BEGIN Task inputs

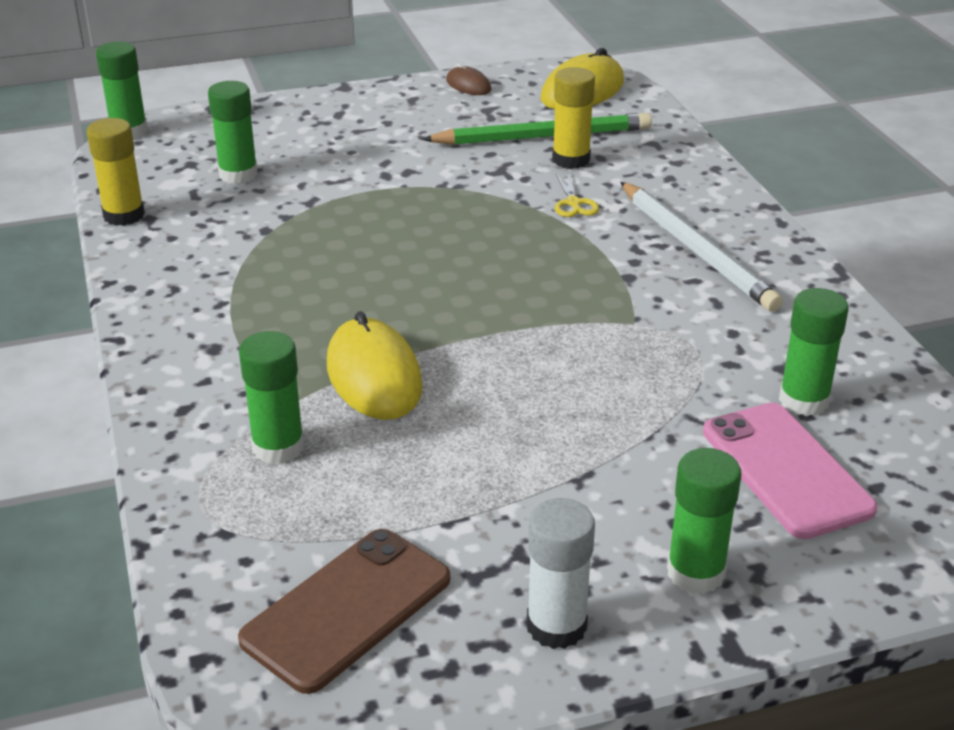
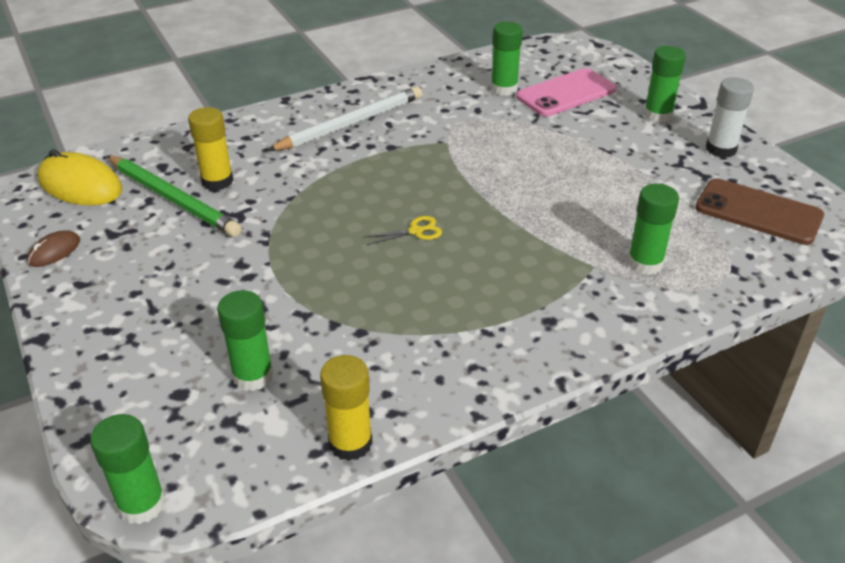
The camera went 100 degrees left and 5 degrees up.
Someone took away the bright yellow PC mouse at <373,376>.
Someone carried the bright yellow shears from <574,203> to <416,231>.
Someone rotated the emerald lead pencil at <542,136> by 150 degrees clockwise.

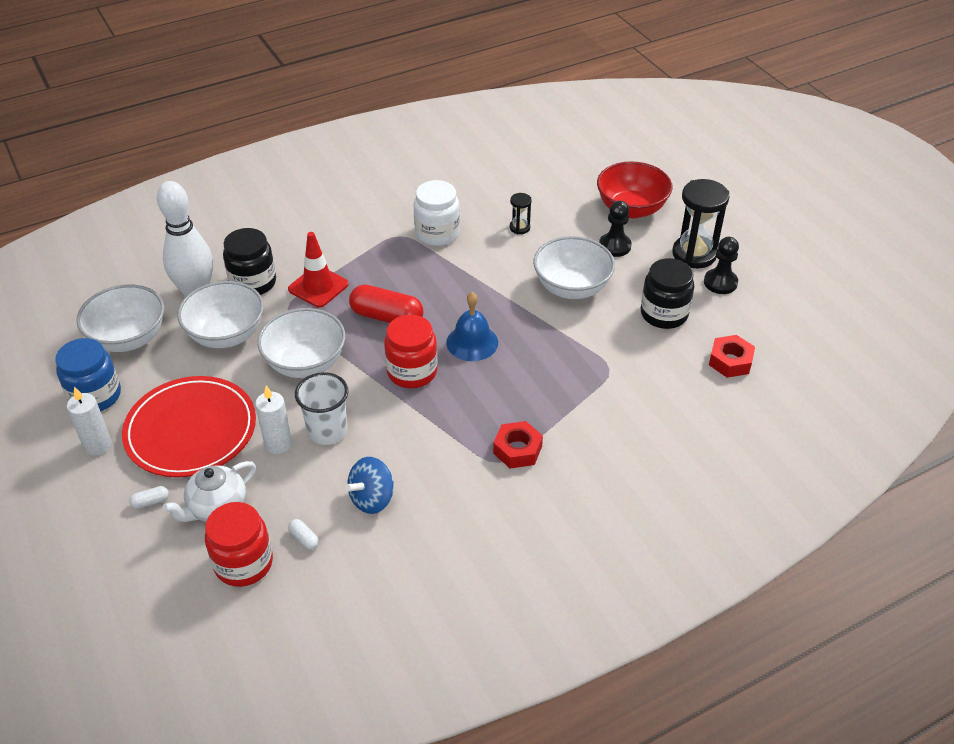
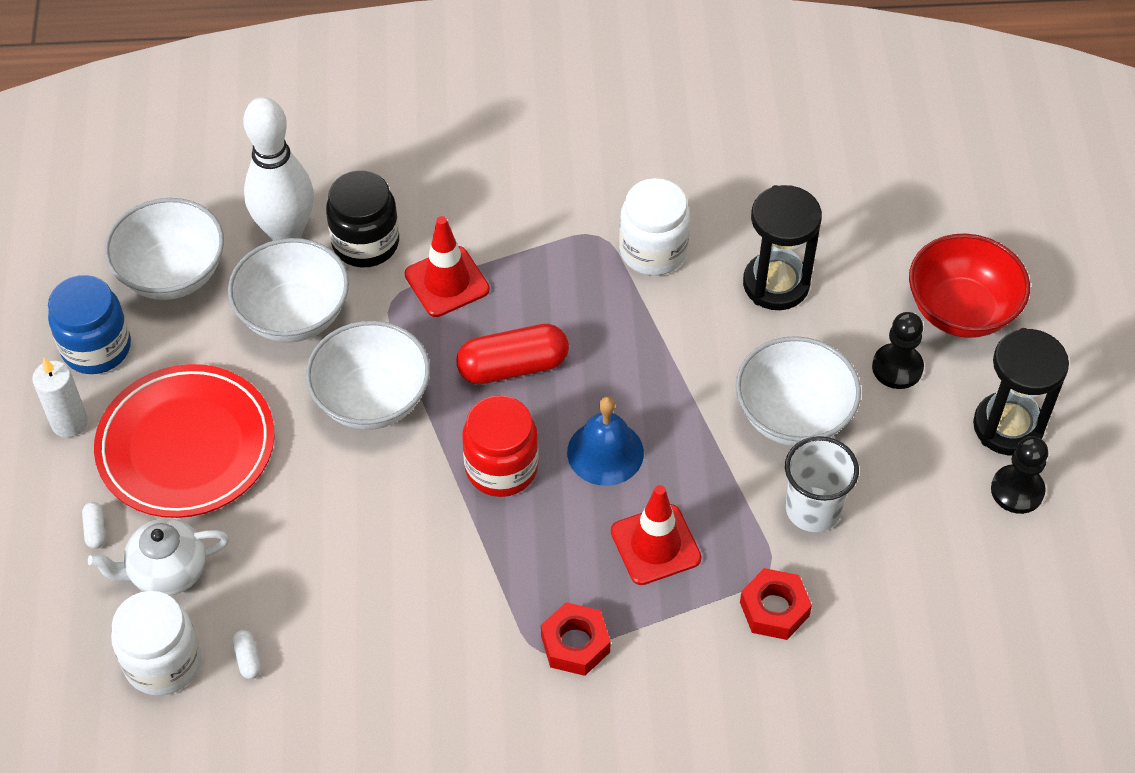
The camera went 25 degrees right and 10 degrees up.
Someone took away the snow-white pillar candle at <278,444>.
Someone took away the cobalt toy top at <372,499>.
Someone took away the jet-black jam jar at <664,314>.
Someone put down the red safety cone at <655,545>.
Someone carried the snow-white cup from <327,431> to <813,509>.
Someone carried the red hex nut from <730,361> to <774,609>.
Someone repainted the red jam jar at <243,563>, which became the snow-white jam jar at <163,662>.
Someone rotated the snow-white pill shape at <150,502> by 75 degrees clockwise.
Someone rotated the red pill shape at <387,317> by 60 degrees counterclockwise.
Someone scaled the jet-black sand timer at <519,228> by 2.07.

END Task inputs

- Task details: Above are some records; copy each line there that contains "yellow".

- Exercise output:
Someone took away the bright yellow PC mouse at <373,376>.
Someone carried the bright yellow shears from <574,203> to <416,231>.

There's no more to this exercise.